■ Exercise prompt
Copy the lines word for word. Begin at the line that contains "JP103 pin 1: GND -> DC_IN" and end with the final line of the data.

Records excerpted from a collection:
---------------

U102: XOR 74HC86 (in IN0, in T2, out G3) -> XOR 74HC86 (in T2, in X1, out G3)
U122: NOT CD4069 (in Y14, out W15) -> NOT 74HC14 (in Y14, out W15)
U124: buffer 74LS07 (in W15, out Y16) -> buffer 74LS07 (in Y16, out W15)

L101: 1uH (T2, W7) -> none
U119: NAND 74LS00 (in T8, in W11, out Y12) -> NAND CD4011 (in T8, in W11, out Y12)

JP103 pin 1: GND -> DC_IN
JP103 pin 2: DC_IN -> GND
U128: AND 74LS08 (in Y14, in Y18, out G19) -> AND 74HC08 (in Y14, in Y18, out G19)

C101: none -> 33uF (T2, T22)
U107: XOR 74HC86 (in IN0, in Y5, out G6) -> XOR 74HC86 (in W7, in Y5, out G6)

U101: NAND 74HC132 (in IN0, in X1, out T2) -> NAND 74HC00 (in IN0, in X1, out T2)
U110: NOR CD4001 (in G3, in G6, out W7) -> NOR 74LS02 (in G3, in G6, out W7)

---------------

■ Result of this task
JP103 pin 1: GND -> DC_IN
JP103 pin 2: DC_IN -> GND
U128: AND 74LS08 (in Y14, in Y18, out G19) -> AND 74HC08 (in Y14, in Y18, out G19)

C101: none -> 33uF (T2, T22)
U107: XOR 74HC86 (in IN0, in Y5, out G6) -> XOR 74HC86 (in W7, in Y5, out G6)

U101: NAND 74HC132 (in IN0, in X1, out T2) -> NAND 74HC00 (in IN0, in X1, out T2)
U110: NOR CD4001 (in G3, in G6, out W7) -> NOR 74LS02 (in G3, in G6, out W7)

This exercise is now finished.